### ACTIVITY
From the records below, pull each line that has "white".

►

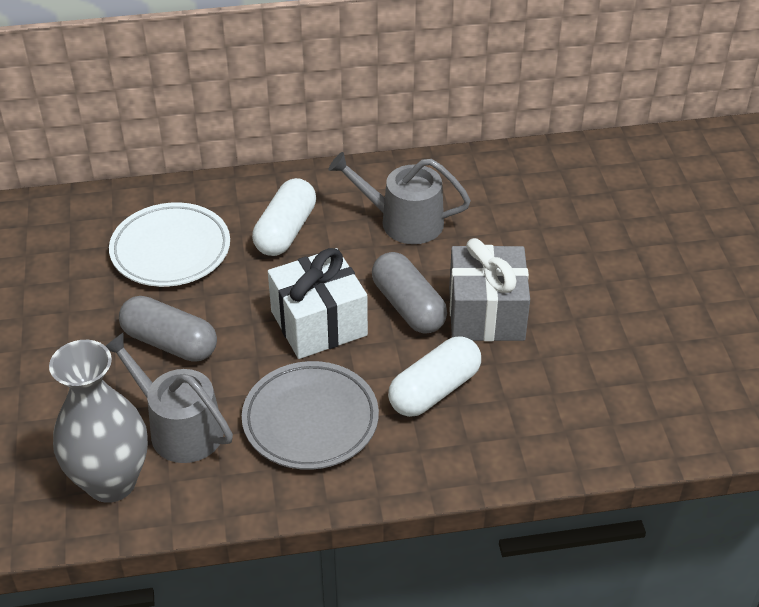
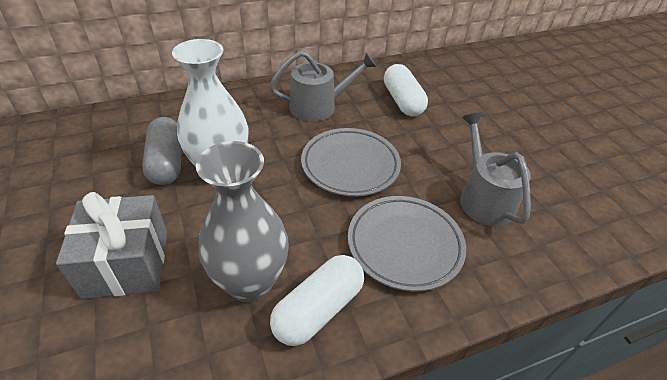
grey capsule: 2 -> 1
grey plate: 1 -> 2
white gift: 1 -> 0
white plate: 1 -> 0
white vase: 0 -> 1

◄

### RESULT OF THE EXERCISE
white gift: 1 -> 0
white plate: 1 -> 0
white vase: 0 -> 1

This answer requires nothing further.